| Coordinate-based object records |

○ ○ ○ ○ ○ ○ ○

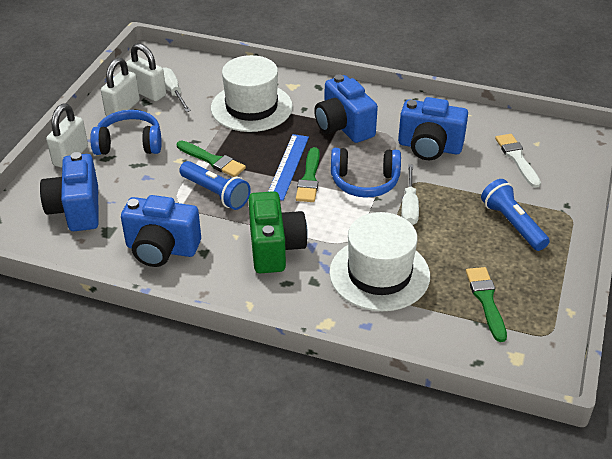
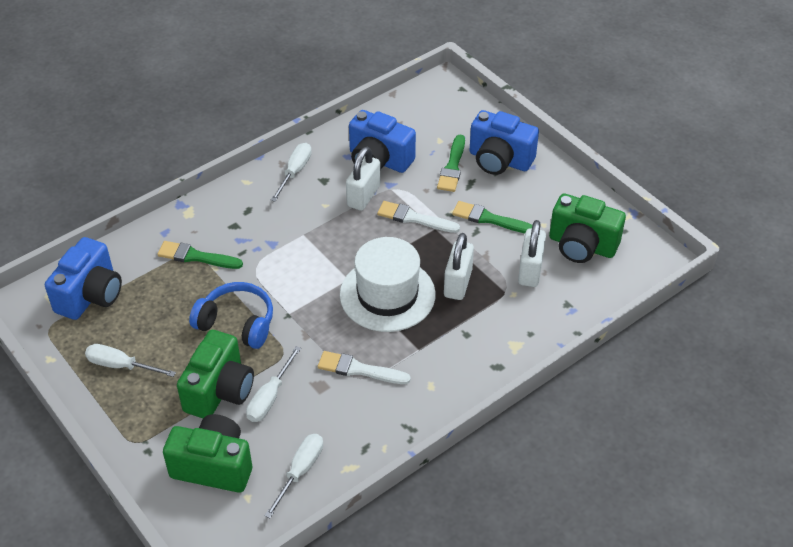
blue camera: 4 -> 3
blue flashlight: 2 -> 0
blue headphones: 2 -> 1
blue ruler: 1 -> 0
green camera: 1 -> 3
white brush: 1 -> 2
white hat: 2 -> 1
white screwdriver: 2 -> 4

○ ○ ○ ○ ○ ○ ○

| PROMPT |
From the entries above, copy each line holding "blue".

| SOLUTION TO THIS EXERCISE |
blue camera: 4 -> 3
blue flashlight: 2 -> 0
blue headphones: 2 -> 1
blue ruler: 1 -> 0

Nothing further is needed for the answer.